> _EXERCISE INPUT_
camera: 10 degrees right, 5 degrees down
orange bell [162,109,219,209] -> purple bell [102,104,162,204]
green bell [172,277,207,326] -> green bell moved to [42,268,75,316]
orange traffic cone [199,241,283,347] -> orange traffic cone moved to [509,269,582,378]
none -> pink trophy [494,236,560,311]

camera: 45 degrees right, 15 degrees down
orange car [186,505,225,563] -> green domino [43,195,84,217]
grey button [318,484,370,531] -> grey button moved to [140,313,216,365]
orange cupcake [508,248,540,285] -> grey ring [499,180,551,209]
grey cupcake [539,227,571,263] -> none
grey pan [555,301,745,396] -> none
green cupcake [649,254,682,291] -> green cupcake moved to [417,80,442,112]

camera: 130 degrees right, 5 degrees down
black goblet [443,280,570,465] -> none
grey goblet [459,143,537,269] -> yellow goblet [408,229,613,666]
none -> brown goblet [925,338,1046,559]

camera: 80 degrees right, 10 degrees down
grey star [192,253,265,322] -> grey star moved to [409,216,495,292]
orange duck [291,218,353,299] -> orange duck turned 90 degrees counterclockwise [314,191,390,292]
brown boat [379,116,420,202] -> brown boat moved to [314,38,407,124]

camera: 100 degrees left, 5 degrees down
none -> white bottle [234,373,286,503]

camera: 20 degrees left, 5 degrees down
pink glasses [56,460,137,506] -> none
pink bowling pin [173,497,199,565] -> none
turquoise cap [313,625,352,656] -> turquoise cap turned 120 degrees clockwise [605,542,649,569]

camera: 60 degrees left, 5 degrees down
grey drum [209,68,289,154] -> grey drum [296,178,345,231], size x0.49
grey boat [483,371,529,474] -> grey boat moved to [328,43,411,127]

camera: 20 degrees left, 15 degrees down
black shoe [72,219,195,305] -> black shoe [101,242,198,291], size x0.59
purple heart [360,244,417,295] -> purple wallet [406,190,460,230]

> _TASK GOAL_
What do the lines above say from the one containing "camera: 45 degrees right, 15 degrees down" down to the one containing "camera: 130 degrees right, 5 degrees down"? Return them exactly, both end lines included, and only them.

> _TASK RESULT_
camera: 45 degrees right, 15 degrees down
orange car [186,505,225,563] -> green domino [43,195,84,217]
grey button [318,484,370,531] -> grey button moved to [140,313,216,365]
orange cupcake [508,248,540,285] -> grey ring [499,180,551,209]
grey cupcake [539,227,571,263] -> none
grey pan [555,301,745,396] -> none
green cupcake [649,254,682,291] -> green cupcake moved to [417,80,442,112]

camera: 130 degrees right, 5 degrees down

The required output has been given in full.